**Goal:**
Can you reproduce the items below verbatim, from the very first line through the line holding "FFA Cup / Australia Cup [1458, 30]", inclusive?

**** Records for the exercise ****

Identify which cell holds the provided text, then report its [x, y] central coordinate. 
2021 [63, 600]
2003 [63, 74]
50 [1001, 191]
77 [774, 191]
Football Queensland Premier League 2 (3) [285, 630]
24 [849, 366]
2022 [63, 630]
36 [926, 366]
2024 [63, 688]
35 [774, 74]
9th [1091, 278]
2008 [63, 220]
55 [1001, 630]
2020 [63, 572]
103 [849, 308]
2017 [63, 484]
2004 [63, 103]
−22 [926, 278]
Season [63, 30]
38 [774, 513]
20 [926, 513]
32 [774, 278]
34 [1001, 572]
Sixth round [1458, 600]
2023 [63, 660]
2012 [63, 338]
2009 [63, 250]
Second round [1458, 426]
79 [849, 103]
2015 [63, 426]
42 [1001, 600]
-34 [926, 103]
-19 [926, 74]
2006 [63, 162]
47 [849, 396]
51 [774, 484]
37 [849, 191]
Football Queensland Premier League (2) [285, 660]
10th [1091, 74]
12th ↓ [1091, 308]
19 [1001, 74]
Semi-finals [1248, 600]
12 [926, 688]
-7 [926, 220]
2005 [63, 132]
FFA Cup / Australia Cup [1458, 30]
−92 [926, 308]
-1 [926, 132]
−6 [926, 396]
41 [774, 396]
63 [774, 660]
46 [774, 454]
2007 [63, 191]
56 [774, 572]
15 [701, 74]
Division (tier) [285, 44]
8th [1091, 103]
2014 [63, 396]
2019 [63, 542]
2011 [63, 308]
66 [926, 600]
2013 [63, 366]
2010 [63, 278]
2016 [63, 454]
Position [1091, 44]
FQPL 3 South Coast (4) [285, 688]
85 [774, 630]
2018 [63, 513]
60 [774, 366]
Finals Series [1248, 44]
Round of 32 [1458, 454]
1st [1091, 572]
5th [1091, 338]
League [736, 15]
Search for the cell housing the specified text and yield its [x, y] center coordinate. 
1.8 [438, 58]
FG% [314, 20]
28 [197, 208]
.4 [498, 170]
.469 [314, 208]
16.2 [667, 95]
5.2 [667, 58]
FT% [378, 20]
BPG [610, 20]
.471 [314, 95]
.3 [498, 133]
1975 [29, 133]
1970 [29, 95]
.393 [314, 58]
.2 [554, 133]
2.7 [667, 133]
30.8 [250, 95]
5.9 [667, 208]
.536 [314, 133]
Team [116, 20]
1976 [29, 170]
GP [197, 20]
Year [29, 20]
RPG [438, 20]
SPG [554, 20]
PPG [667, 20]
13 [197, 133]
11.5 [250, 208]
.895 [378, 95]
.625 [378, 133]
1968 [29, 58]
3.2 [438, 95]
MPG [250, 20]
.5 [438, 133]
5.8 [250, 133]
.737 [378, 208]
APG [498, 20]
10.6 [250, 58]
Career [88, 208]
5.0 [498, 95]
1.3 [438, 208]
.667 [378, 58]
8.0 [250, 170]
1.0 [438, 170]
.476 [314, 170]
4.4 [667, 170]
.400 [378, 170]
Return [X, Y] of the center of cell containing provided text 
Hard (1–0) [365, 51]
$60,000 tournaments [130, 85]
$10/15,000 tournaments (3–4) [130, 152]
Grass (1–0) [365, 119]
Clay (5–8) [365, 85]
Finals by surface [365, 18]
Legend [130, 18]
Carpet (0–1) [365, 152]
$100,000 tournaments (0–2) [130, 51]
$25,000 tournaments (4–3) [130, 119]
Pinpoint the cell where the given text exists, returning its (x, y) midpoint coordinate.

****

**Output of the exercise:**
Identify which cell holds the provided text, then report its [x, y] central coordinate. 
2021 [63, 600]
2003 [63, 74]
50 [1001, 191]
77 [774, 191]
Football Queensland Premier League 2 (3) [285, 630]
24 [849, 366]
2022 [63, 630]
36 [926, 366]
2024 [63, 688]
35 [774, 74]
9th [1091, 278]
2008 [63, 220]
55 [1001, 630]
2020 [63, 572]
103 [849, 308]
2017 [63, 484]
2004 [63, 103]
−22 [926, 278]
Season [63, 30]
38 [774, 513]
20 [926, 513]
32 [774, 278]
34 [1001, 572]
Sixth round [1458, 600]
2023 [63, 660]
2012 [63, 338]
2009 [63, 250]
Second round [1458, 426]
79 [849, 103]
2015 [63, 426]
42 [1001, 600]
-34 [926, 103]
-19 [926, 74]
2006 [63, 162]
47 [849, 396]
51 [774, 484]
37 [849, 191]
Football Queensland Premier League (2) [285, 660]
10th [1091, 74]
12th ↓ [1091, 308]
19 [1001, 74]
Semi-finals [1248, 600]
12 [926, 688]
-7 [926, 220]
2005 [63, 132]
FFA Cup / Australia Cup [1458, 30]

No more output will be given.